WHAT THIS TASK INVOLVES ▸ In the records that follow, find each line with "plus" and pull it out.

=== Begin Enclosure ===

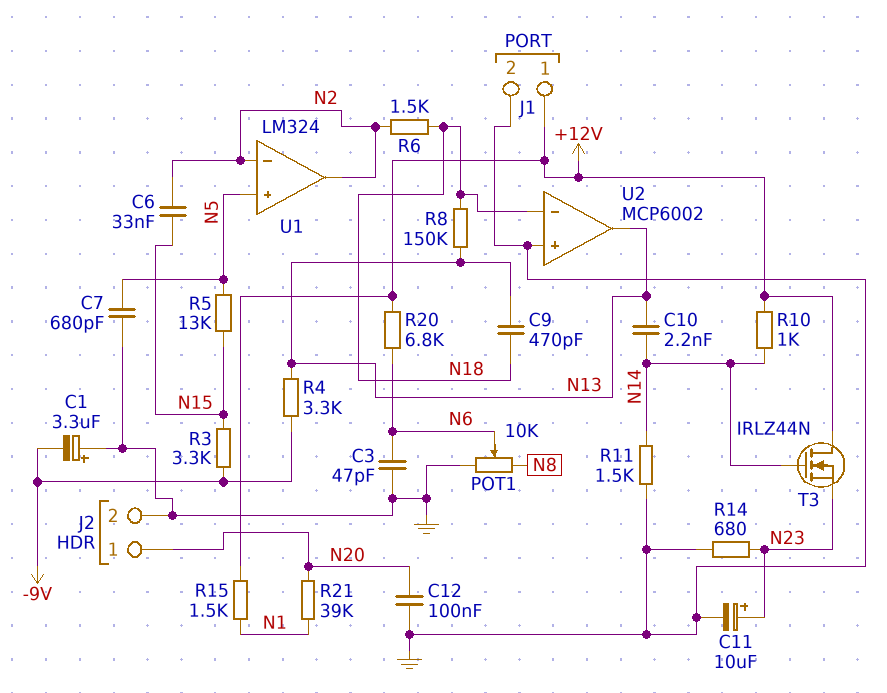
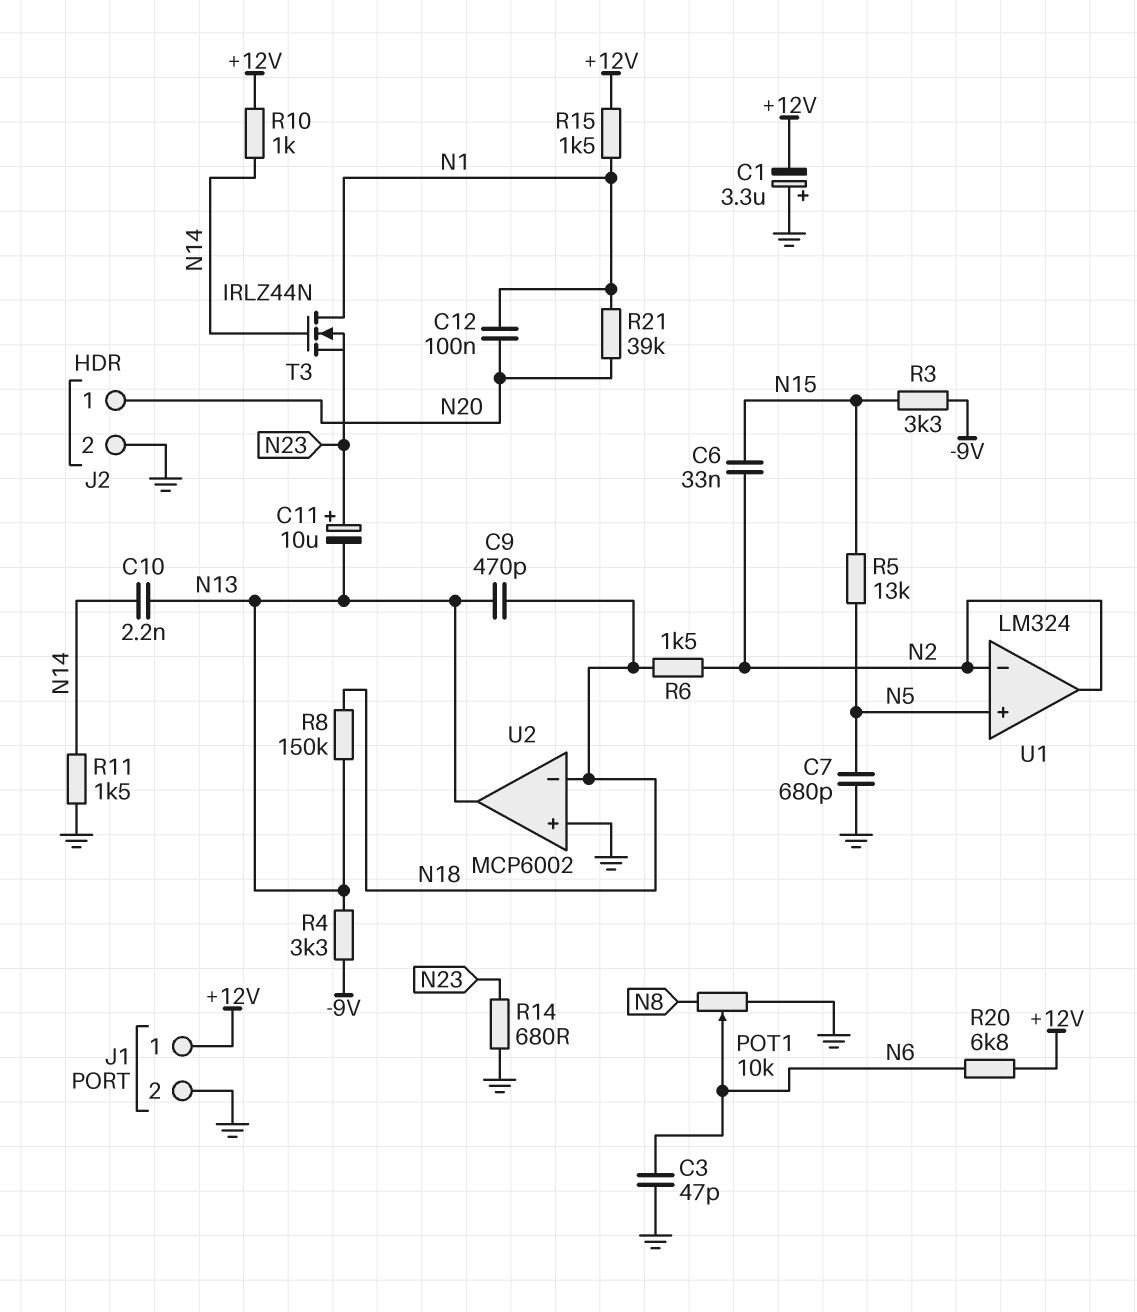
C1: 3.3uF (plus GND, minus -9V) -> 3.3uF (plus GND, minus +12V)
C11: 10uF (plus N23, minus GND) -> 10uF (plus N23, minus N13)
C12: 100nF (GND, N20) -> 100nF (N1, N20)
T3: NMOS IRLZ44N (G N14, D +12V, S N23) -> NMOS IRLZ44N (G N14, D N1, S N23)

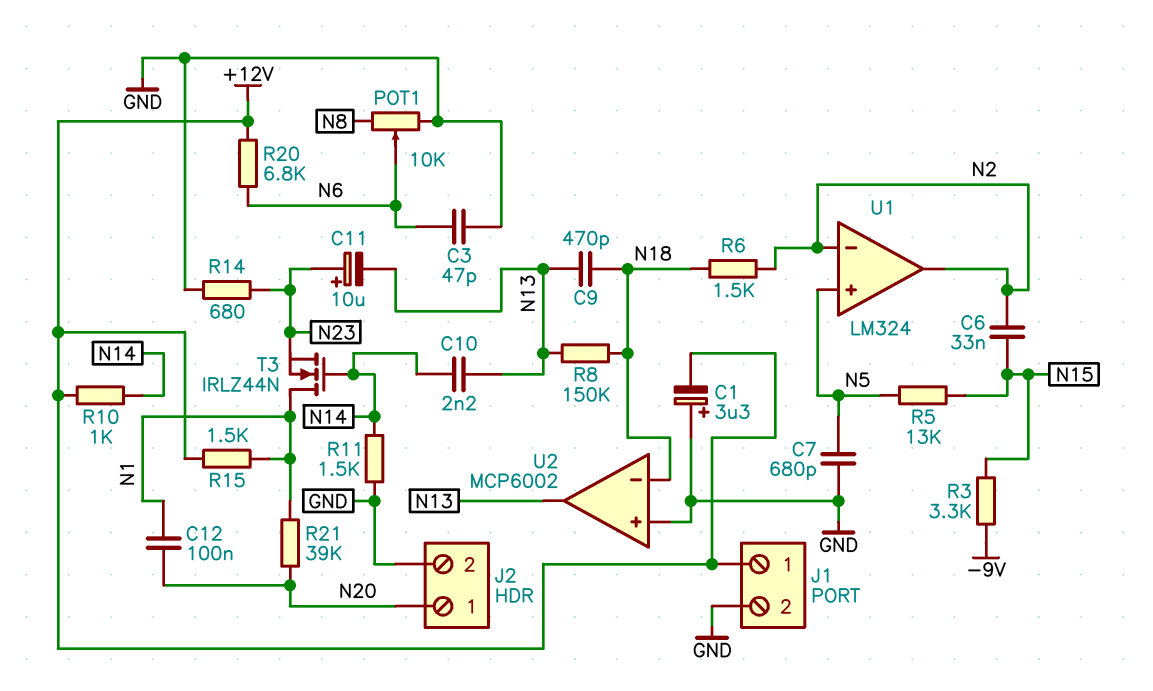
R4: 3.3k (-9V, N13) -> none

=== End Enclosure ===

FINISHED EXERCISE ▸
C1: 3.3uF (plus GND, minus -9V) -> 3.3uF (plus GND, minus +12V)
C11: 10uF (plus N23, minus GND) -> 10uF (plus N23, minus N13)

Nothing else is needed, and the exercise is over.